§ Problem statement
Dropping every picture, set down exactly the lines in the entries below, starting with the line with "purple semicircle: (281, 66)" and going on through the line with "yellow circle: (127, 54) -> (105, 70), moved".

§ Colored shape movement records
^^^^^^^^^^^^^^^^
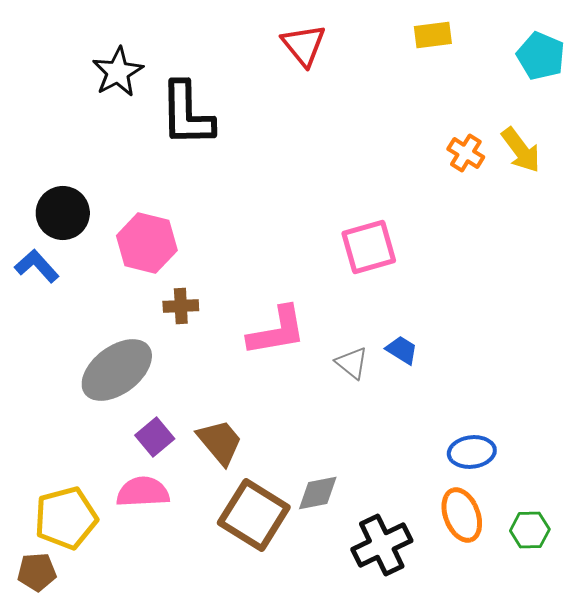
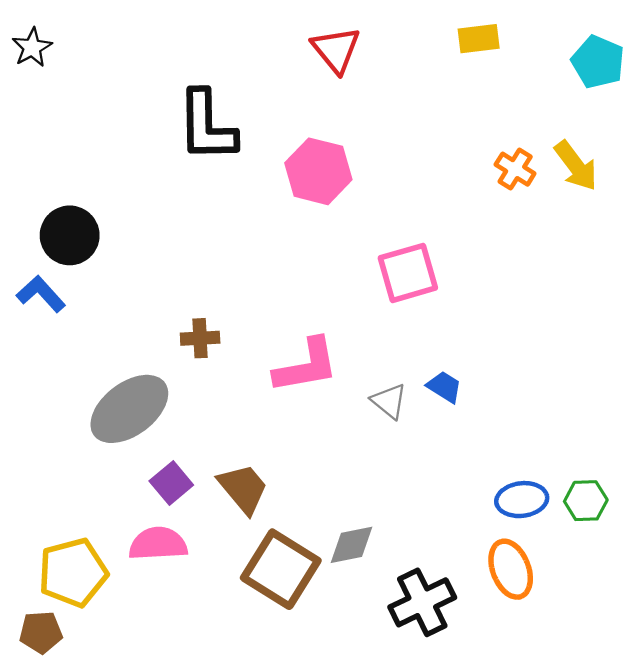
black star: (118, 72) -> (32, 47), moved, size x0.7
pink hexagon: (147, 243) -> (318, 171), moved
green hexagon: (530, 530) -> (586, 501), moved

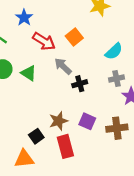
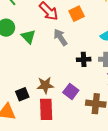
black cross: (80, 84) -> (84, 59), moved

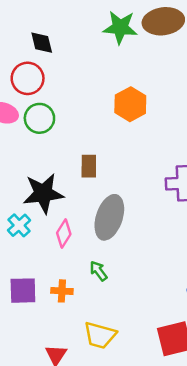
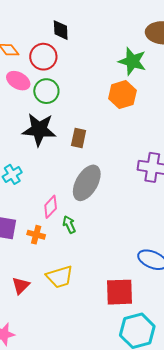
green star: (120, 27) -> (132, 61), moved
black star: (43, 193) -> (39, 130), moved
pink diamond: (64, 234) -> (51, 207), moved
yellow trapezoid: (100, 335) -> (60, 277), turned -44

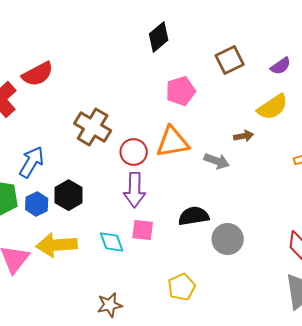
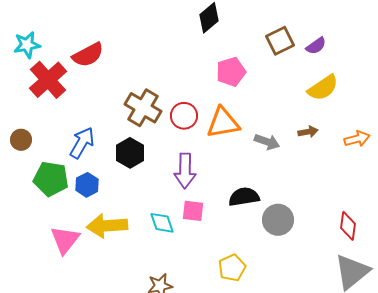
purple semicircle: (281, 66) -> (316, 46), moved
brown arrow: (244, 136) -> (308, 132), moved
red circle: (134, 152) -> (184, 116), moved
black hexagon: (69, 195) -> (130, 153), moved

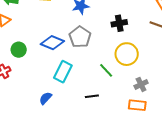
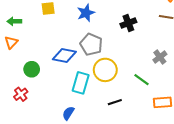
yellow circle: (127, 54) -> (105, 70), moved
green line: (106, 70) -> (141, 80), moved
gray cross: (141, 84) -> (160, 57), moved

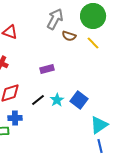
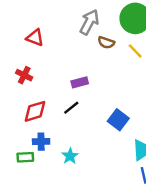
black line: (38, 100) -> (71, 108), moved
cyan star: (57, 100) -> (70, 156), moved

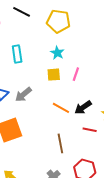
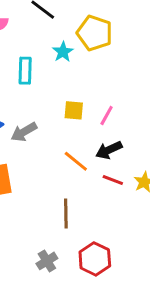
cyan star: (57, 53) -> (63, 52), moved
black arrow: (83, 107) -> (109, 150), moved
red line: (90, 130) -> (113, 180), moved

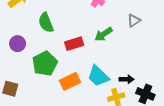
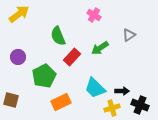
green semicircle: (46, 23) -> (58, 36), moved
red rectangle: (74, 44) -> (72, 57), turned -30
orange rectangle: (70, 81) -> (61, 102), moved

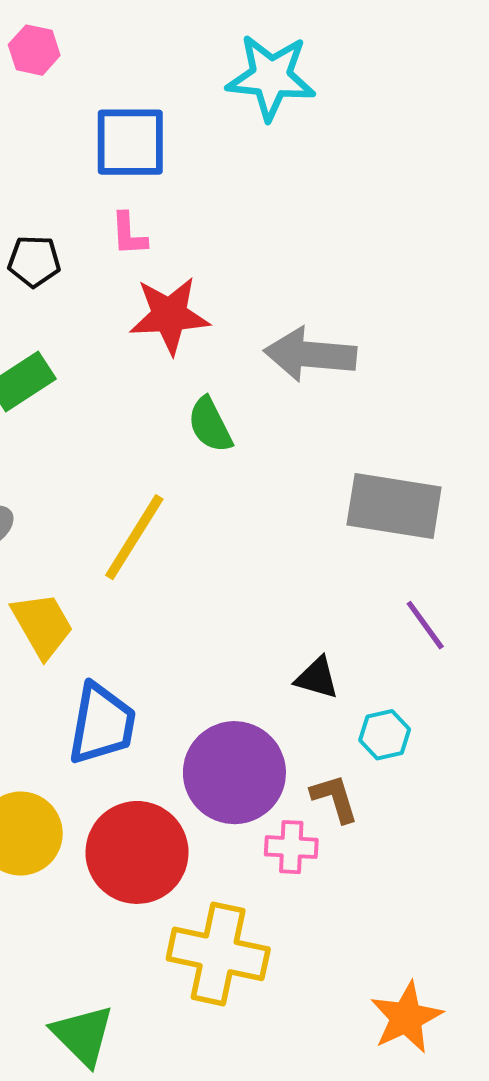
^^^^^^^^^^^^^^^^
§ Solution for this exercise
purple semicircle: (281, 66) -> (316, 46), moved
brown arrow: (244, 136) -> (308, 132), moved
red circle: (134, 152) -> (184, 116), moved
black hexagon: (69, 195) -> (130, 153), moved

yellow circle: (127, 54) -> (105, 70), moved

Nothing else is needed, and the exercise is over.